======== Data for review

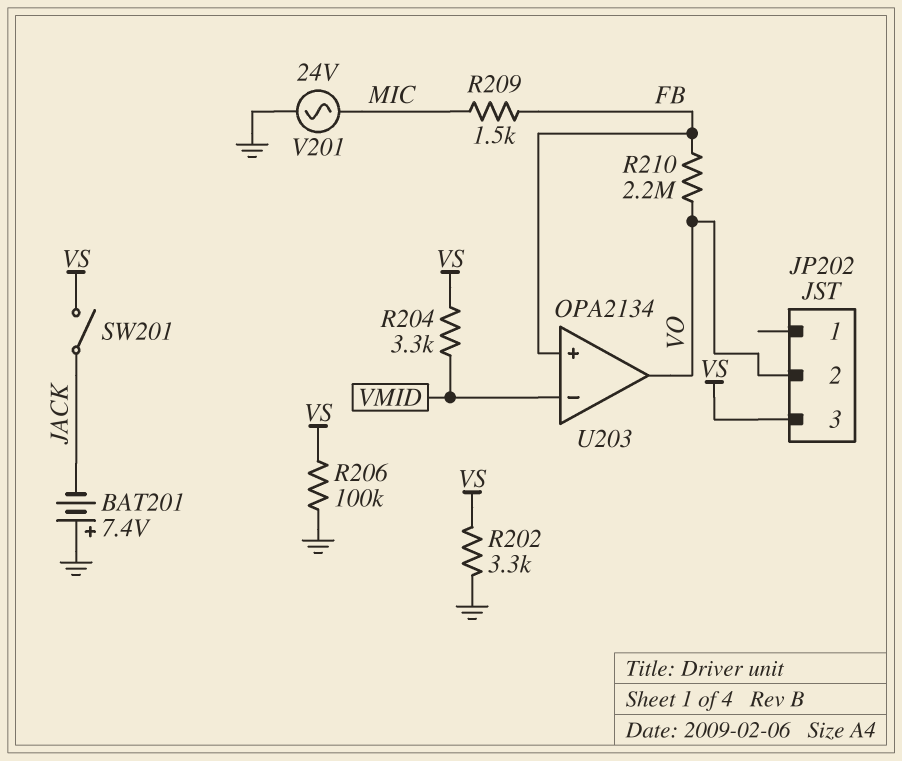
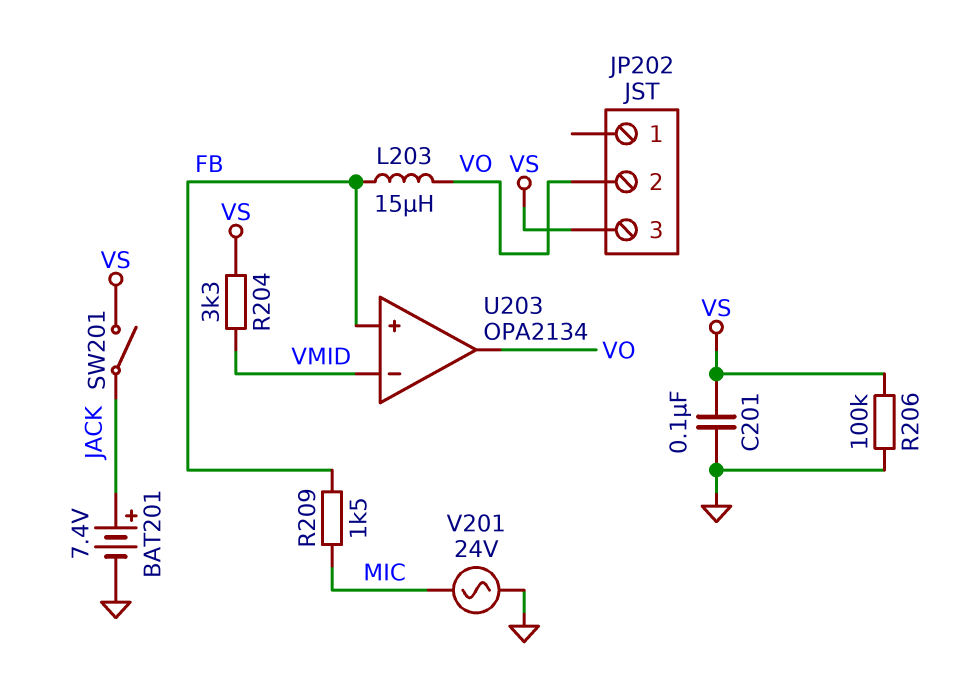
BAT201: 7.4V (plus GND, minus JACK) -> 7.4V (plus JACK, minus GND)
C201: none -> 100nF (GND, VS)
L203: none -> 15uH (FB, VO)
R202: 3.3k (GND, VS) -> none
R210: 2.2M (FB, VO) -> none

================

■ **What the task asks**
Output the data exactly, pictures omitted.

■ **Task answer**
BAT201: 7.4V (plus GND, minus JACK) -> 7.4V (plus JACK, minus GND)
C201: none -> 100nF (GND, VS)
L203: none -> 15uH (FB, VO)
R202: 3.3k (GND, VS) -> none
R210: 2.2M (FB, VO) -> none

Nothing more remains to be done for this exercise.